(WORK REQUEST): Will you restate verbatim the lines running from the line with "yellow line: (22, 70) -> (19, 60), turned 40" to the end of the data, leaving out everything else?
========
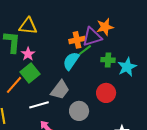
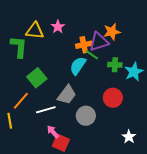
green line: (85, 50) -> (92, 55), turned 72
pink star: (28, 54) -> (58, 27), moved
orange line: (14, 85) -> (21, 101), moved

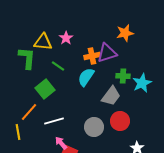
orange star: (112, 32) -> (125, 33), moved
green line: (92, 55) -> (58, 66), moved
gray trapezoid: (67, 95) -> (111, 96), moved
red circle: (113, 98) -> (120, 121), moved

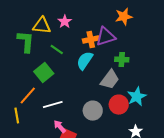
cyan star: (142, 83) -> (137, 97), moved

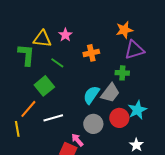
purple triangle: (106, 37) -> (134, 50), moved
cyan semicircle: (85, 61) -> (91, 95), moved
pink arrow: (60, 127) -> (77, 140), moved

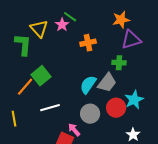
yellow triangle: (42, 39) -> (39, 29), turned 42
green line: (57, 63) -> (70, 17), moved
orange line: (28, 109) -> (25, 87), moved

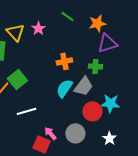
green line: (70, 17) -> (67, 16), moved
orange cross: (88, 43) -> (64, 61), moved
cyan star: (134, 100) -> (110, 103), turned 30
gray circle: (90, 114) -> (75, 133), moved

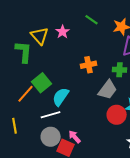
cyan semicircle: (64, 88) -> (61, 97), moved
gray circle: (75, 133) -> (51, 137), moved

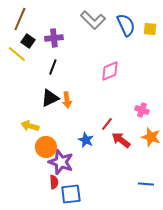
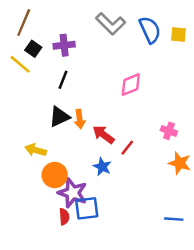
red arrow: (121, 140) -> (103, 135), moved
blue square: (71, 194) -> (87, 208), moved

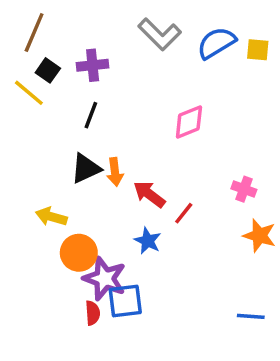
blue semicircle: (150, 30) -> (216, 43), turned -96

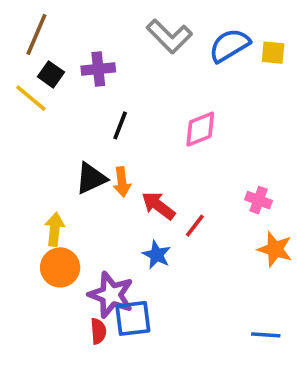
black line: (91, 115) -> (120, 125), moved
yellow arrow: (51, 217) -> (55, 229), turned 80
orange circle: (79, 253) -> (60, 267), moved

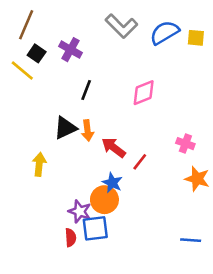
purple cross: (98, 69) -> (71, 50), turned 35
orange circle: (60, 267) -> (104, 200), moved
purple star: (111, 295) -> (80, 211), size x0.7

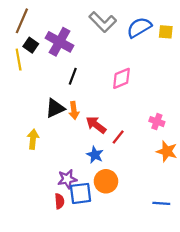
purple cross: (71, 50) -> (59, 42), size x1.4
yellow line: (22, 70) -> (19, 60), turned 40
orange circle: (104, 200) -> (106, 181), moved
purple star: (80, 211) -> (67, 179), turned -30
========
(EXERCISE RESULT):
yellow line: (22, 70) -> (19, 60), turned 40
orange circle: (104, 200) -> (106, 181), moved
purple star: (80, 211) -> (67, 179), turned -30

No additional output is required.